- Work request: Once you have read the listing, print all of it word for word.

- Task inputs:
════════════════════

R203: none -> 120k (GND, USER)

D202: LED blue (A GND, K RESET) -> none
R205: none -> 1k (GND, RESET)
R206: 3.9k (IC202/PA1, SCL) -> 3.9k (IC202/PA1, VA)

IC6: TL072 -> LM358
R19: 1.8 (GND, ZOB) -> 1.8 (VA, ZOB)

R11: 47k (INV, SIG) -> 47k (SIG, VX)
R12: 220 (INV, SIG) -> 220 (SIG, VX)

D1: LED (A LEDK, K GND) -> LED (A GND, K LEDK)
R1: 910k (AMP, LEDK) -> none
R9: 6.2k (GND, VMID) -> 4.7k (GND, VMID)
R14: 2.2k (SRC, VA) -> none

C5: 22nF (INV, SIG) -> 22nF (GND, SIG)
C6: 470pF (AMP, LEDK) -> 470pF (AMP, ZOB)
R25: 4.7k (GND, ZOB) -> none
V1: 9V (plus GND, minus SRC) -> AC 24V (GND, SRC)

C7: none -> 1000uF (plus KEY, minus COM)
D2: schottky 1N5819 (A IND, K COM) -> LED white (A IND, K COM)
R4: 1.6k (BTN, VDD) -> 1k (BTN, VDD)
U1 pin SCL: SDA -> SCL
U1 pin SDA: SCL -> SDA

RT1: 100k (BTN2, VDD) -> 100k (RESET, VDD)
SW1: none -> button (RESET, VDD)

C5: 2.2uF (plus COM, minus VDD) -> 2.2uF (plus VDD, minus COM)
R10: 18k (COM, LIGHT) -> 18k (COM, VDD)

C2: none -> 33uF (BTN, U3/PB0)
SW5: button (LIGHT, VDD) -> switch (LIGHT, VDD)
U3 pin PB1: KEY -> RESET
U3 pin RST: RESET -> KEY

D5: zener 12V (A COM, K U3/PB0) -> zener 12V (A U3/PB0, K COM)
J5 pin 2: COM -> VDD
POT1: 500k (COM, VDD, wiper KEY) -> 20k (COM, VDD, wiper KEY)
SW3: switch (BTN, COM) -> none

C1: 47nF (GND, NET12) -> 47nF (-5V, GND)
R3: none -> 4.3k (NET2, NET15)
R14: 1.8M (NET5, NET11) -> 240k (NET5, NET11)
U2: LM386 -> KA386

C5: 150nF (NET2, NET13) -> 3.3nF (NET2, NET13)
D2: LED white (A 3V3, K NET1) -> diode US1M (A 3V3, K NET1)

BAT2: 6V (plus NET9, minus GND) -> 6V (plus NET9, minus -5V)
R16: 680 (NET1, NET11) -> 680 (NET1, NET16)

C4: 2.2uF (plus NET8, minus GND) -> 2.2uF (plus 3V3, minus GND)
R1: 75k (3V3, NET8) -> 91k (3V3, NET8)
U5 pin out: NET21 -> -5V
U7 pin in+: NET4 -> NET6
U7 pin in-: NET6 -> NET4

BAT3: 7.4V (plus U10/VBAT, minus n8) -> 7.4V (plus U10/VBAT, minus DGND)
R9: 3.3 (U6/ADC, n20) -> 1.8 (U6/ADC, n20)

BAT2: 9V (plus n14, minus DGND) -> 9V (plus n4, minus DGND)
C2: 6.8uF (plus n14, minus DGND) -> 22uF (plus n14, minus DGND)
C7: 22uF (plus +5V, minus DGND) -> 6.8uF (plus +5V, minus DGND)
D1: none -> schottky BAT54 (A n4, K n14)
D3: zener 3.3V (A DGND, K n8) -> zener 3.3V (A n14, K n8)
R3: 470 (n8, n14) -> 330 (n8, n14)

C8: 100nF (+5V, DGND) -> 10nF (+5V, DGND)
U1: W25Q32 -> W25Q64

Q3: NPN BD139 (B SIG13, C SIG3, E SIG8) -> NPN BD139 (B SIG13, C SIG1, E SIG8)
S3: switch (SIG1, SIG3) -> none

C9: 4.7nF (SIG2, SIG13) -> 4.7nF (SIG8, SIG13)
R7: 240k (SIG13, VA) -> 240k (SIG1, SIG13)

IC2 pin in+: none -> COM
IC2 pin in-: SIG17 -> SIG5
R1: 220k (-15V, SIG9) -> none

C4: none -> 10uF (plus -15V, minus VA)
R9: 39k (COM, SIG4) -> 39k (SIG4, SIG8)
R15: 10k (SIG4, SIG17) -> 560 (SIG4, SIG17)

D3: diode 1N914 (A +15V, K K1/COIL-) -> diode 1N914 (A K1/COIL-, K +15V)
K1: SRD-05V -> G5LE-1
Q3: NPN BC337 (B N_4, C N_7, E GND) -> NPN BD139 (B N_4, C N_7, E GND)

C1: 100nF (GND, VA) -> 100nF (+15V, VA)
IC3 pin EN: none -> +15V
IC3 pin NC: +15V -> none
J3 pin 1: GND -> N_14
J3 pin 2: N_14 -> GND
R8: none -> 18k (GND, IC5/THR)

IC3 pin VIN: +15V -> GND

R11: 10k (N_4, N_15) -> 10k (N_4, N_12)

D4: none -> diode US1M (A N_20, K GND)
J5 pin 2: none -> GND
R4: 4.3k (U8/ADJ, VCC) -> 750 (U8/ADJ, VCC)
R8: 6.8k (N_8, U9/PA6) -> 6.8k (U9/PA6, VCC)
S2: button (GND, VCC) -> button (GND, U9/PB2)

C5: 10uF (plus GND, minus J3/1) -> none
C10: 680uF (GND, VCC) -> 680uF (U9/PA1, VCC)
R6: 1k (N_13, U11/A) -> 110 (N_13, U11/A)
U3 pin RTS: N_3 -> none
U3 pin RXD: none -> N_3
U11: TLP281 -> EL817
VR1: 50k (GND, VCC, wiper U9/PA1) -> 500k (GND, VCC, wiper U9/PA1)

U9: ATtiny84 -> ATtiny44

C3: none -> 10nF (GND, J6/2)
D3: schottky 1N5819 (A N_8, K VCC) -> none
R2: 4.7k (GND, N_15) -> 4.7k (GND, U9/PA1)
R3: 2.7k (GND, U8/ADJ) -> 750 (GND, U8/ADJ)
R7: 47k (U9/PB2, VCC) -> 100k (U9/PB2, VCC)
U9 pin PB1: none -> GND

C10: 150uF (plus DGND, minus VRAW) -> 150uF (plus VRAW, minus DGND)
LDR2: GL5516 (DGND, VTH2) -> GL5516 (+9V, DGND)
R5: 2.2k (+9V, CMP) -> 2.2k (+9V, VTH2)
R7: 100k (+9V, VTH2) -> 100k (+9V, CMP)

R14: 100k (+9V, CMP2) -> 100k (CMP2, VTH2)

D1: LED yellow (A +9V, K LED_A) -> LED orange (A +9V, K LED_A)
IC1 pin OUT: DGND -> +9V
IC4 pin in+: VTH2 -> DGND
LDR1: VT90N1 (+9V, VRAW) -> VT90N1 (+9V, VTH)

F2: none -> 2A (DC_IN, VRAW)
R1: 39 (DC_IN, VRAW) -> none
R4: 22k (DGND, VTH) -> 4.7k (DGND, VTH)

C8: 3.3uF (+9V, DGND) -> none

════════════════════

- Result of the exercise:
R203: none -> 120k (GND, USER)

D202: LED blue (A GND, K RESET) -> none
R205: none -> 1k (GND, RESET)
R206: 3.9k (IC202/PA1, SCL) -> 3.9k (IC202/PA1, VA)

IC6: TL072 -> LM358
R19: 1.8 (GND, ZOB) -> 1.8 (VA, ZOB)

R11: 47k (INV, SIG) -> 47k (SIG, VX)
R12: 220 (INV, SIG) -> 220 (SIG, VX)

D1: LED (A LEDK, K GND) -> LED (A GND, K LEDK)
R1: 910k (AMP, LEDK) -> none
R9: 6.2k (GND, VMID) -> 4.7k (GND, VMID)
R14: 2.2k (SRC, VA) -> none

C5: 22nF (INV, SIG) -> 22nF (GND, SIG)
C6: 470pF (AMP, LEDK) -> 470pF (AMP, ZOB)
R25: 4.7k (GND, ZOB) -> none
V1: 9V (plus GND, minus SRC) -> AC 24V (GND, SRC)

C7: none -> 1000uF (plus KEY, minus COM)
D2: schottky 1N5819 (A IND, K COM) -> LED white (A IND, K COM)
R4: 1.6k (BTN, VDD) -> 1k (BTN, VDD)
U1 pin SCL: SDA -> SCL
U1 pin SDA: SCL -> SDA

RT1: 100k (BTN2, VDD) -> 100k (RESET, VDD)
SW1: none -> button (RESET, VDD)

C5: 2.2uF (plus COM, minus VDD) -> 2.2uF (plus VDD, minus COM)
R10: 18k (COM, LIGHT) -> 18k (COM, VDD)

C2: none -> 33uF (BTN, U3/PB0)
SW5: button (LIGHT, VDD) -> switch (LIGHT, VDD)
U3 pin PB1: KEY -> RESET
U3 pin RST: RESET -> KEY

D5: zener 12V (A COM, K U3/PB0) -> zener 12V (A U3/PB0, K COM)
J5 pin 2: COM -> VDD
POT1: 500k (COM, VDD, wiper KEY) -> 20k (COM, VDD, wiper KEY)
SW3: switch (BTN, COM) -> none

C1: 47nF (GND, NET12) -> 47nF (-5V, GND)
R3: none -> 4.3k (NET2, NET15)
R14: 1.8M (NET5, NET11) -> 240k (NET5, NET11)
U2: LM386 -> KA386

C5: 150nF (NET2, NET13) -> 3.3nF (NET2, NET13)
D2: LED white (A 3V3, K NET1) -> diode US1M (A 3V3, K NET1)

BAT2: 6V (plus NET9, minus GND) -> 6V (plus NET9, minus -5V)
R16: 680 (NET1, NET11) -> 680 (NET1, NET16)

C4: 2.2uF (plus NET8, minus GND) -> 2.2uF (plus 3V3, minus GND)
R1: 75k (3V3, NET8) -> 91k (3V3, NET8)
U5 pin out: NET21 -> -5V
U7 pin in+: NET4 -> NET6
U7 pin in-: NET6 -> NET4

BAT3: 7.4V (plus U10/VBAT, minus n8) -> 7.4V (plus U10/VBAT, minus DGND)
R9: 3.3 (U6/ADC, n20) -> 1.8 (U6/ADC, n20)

BAT2: 9V (plus n14, minus DGND) -> 9V (plus n4, minus DGND)
C2: 6.8uF (plus n14, minus DGND) -> 22uF (plus n14, minus DGND)
C7: 22uF (plus +5V, minus DGND) -> 6.8uF (plus +5V, minus DGND)
D1: none -> schottky BAT54 (A n4, K n14)
D3: zener 3.3V (A DGND, K n8) -> zener 3.3V (A n14, K n8)
R3: 470 (n8, n14) -> 330 (n8, n14)

C8: 100nF (+5V, DGND) -> 10nF (+5V, DGND)
U1: W25Q32 -> W25Q64

Q3: NPN BD139 (B SIG13, C SIG3, E SIG8) -> NPN BD139 (B SIG13, C SIG1, E SIG8)
S3: switch (SIG1, SIG3) -> none

C9: 4.7nF (SIG2, SIG13) -> 4.7nF (SIG8, SIG13)
R7: 240k (SIG13, VA) -> 240k (SIG1, SIG13)

IC2 pin in+: none -> COM
IC2 pin in-: SIG17 -> SIG5
R1: 220k (-15V, SIG9) -> none

C4: none -> 10uF (plus -15V, minus VA)
R9: 39k (COM, SIG4) -> 39k (SIG4, SIG8)
R15: 10k (SIG4, SIG17) -> 560 (SIG4, SIG17)

D3: diode 1N914 (A +15V, K K1/COIL-) -> diode 1N914 (A K1/COIL-, K +15V)
K1: SRD-05V -> G5LE-1
Q3: NPN BC337 (B N_4, C N_7, E GND) -> NPN BD139 (B N_4, C N_7, E GND)

C1: 100nF (GND, VA) -> 100nF (+15V, VA)
IC3 pin EN: none -> +15V
IC3 pin NC: +15V -> none
J3 pin 1: GND -> N_14
J3 pin 2: N_14 -> GND
R8: none -> 18k (GND, IC5/THR)

IC3 pin VIN: +15V -> GND

R11: 10k (N_4, N_15) -> 10k (N_4, N_12)

D4: none -> diode US1M (A N_20, K GND)
J5 pin 2: none -> GND
R4: 4.3k (U8/ADJ, VCC) -> 750 (U8/ADJ, VCC)
R8: 6.8k (N_8, U9/PA6) -> 6.8k (U9/PA6, VCC)
S2: button (GND, VCC) -> button (GND, U9/PB2)

C5: 10uF (plus GND, minus J3/1) -> none
C10: 680uF (GND, VCC) -> 680uF (U9/PA1, VCC)
R6: 1k (N_13, U11/A) -> 110 (N_13, U11/A)
U3 pin RTS: N_3 -> none
U3 pin RXD: none -> N_3
U11: TLP281 -> EL817
VR1: 50k (GND, VCC, wiper U9/PA1) -> 500k (GND, VCC, wiper U9/PA1)

U9: ATtiny84 -> ATtiny44

C3: none -> 10nF (GND, J6/2)
D3: schottky 1N5819 (A N_8, K VCC) -> none
R2: 4.7k (GND, N_15) -> 4.7k (GND, U9/PA1)
R3: 2.7k (GND, U8/ADJ) -> 750 (GND, U8/ADJ)
R7: 47k (U9/PB2, VCC) -> 100k (U9/PB2, VCC)
U9 pin PB1: none -> GND

C10: 150uF (plus DGND, minus VRAW) -> 150uF (plus VRAW, minus DGND)
LDR2: GL5516 (DGND, VTH2) -> GL5516 (+9V, DGND)
R5: 2.2k (+9V, CMP) -> 2.2k (+9V, VTH2)
R7: 100k (+9V, VTH2) -> 100k (+9V, CMP)

R14: 100k (+9V, CMP2) -> 100k (CMP2, VTH2)

D1: LED yellow (A +9V, K LED_A) -> LED orange (A +9V, K LED_A)
IC1 pin OUT: DGND -> +9V
IC4 pin in+: VTH2 -> DGND
LDR1: VT90N1 (+9V, VRAW) -> VT90N1 (+9V, VTH)

F2: none -> 2A (DC_IN, VRAW)
R1: 39 (DC_IN, VRAW) -> none
R4: 22k (DGND, VTH) -> 4.7k (DGND, VTH)

C8: 3.3uF (+9V, DGND) -> none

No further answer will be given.